* [Problem details] A faithful copy of the data below is required, leaving out every picture.

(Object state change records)
>>>

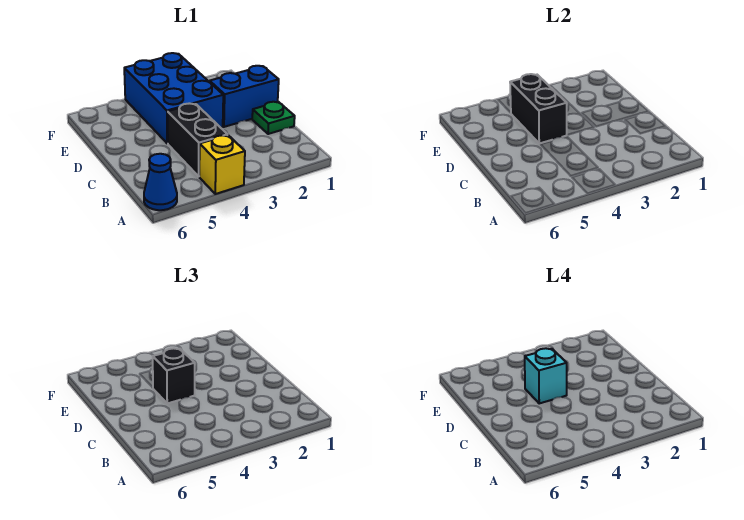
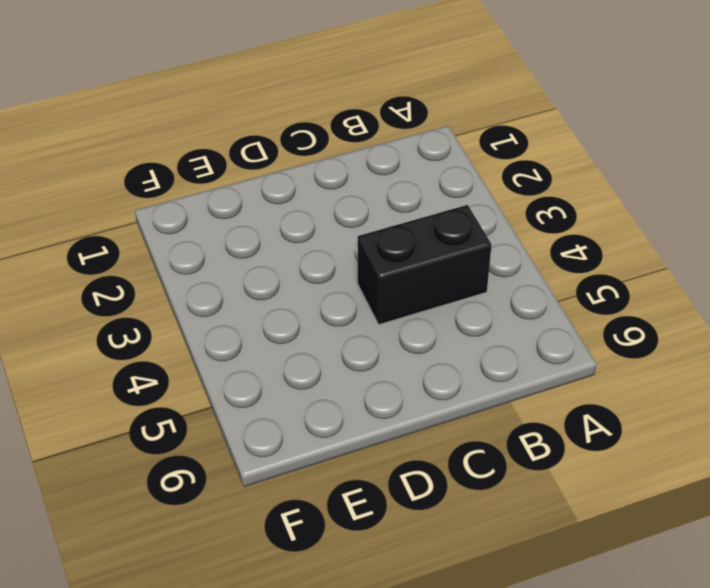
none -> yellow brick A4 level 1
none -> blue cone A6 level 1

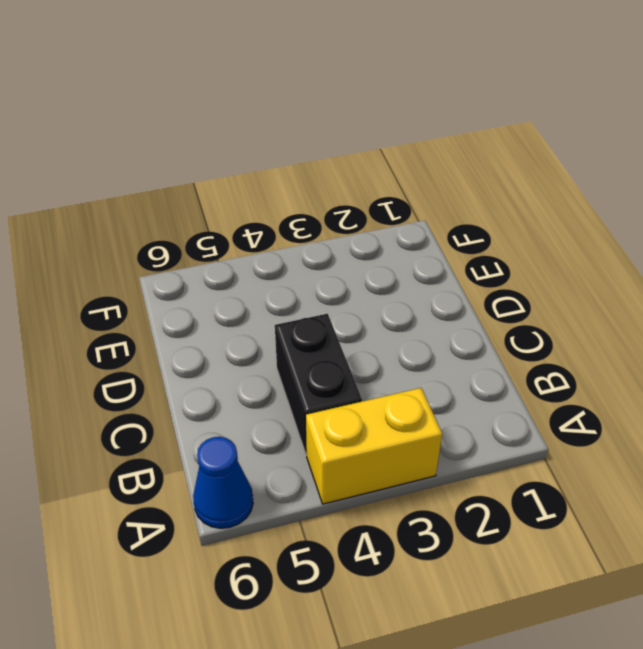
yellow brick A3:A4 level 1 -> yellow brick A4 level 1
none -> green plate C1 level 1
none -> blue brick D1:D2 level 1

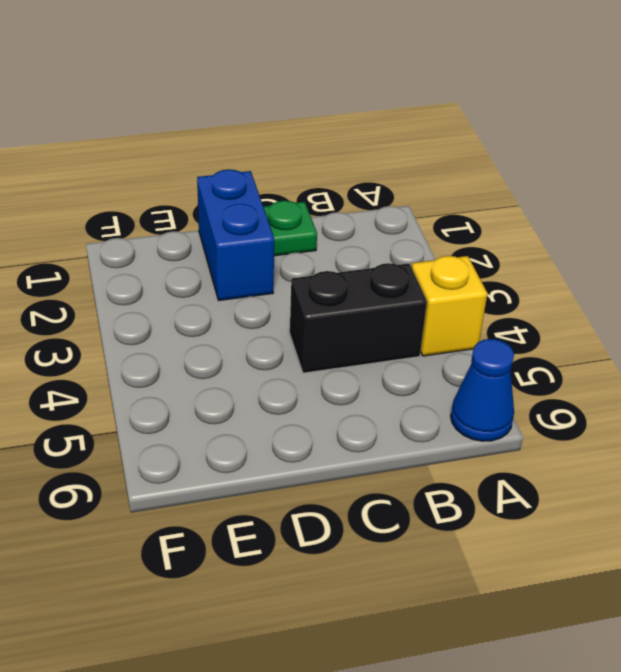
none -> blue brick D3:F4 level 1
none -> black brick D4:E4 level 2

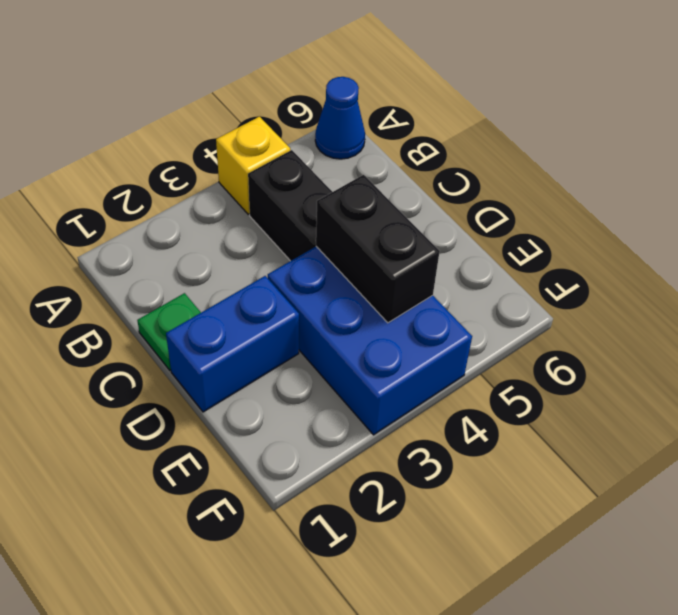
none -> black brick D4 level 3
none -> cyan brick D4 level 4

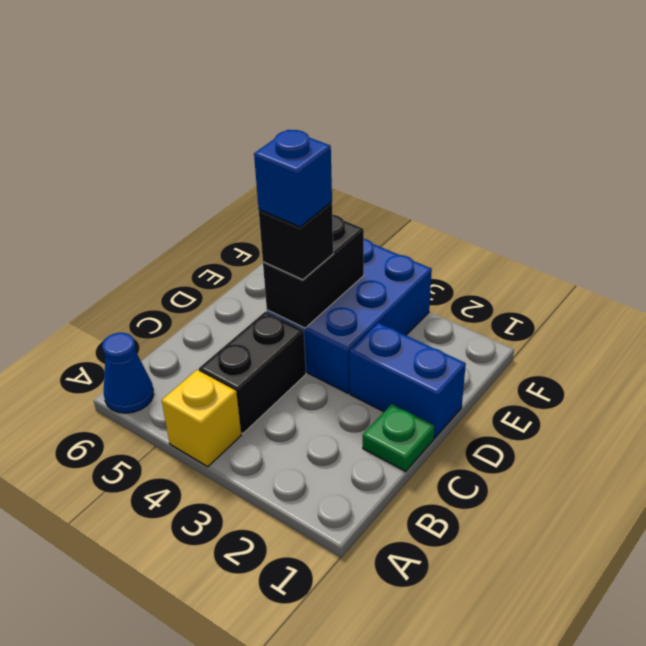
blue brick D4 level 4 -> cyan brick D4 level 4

<<<

* [Response]
none -> yellow brick A4 level 1
none -> blue cone A6 level 1

yellow brick A3:A4 level 1 -> yellow brick A4 level 1
none -> green plate C1 level 1
none -> blue brick D1:D2 level 1

none -> blue brick D3:F4 level 1
none -> black brick D4:E4 level 2

none -> black brick D4 level 3
none -> cyan brick D4 level 4

blue brick D4 level 4 -> cyan brick D4 level 4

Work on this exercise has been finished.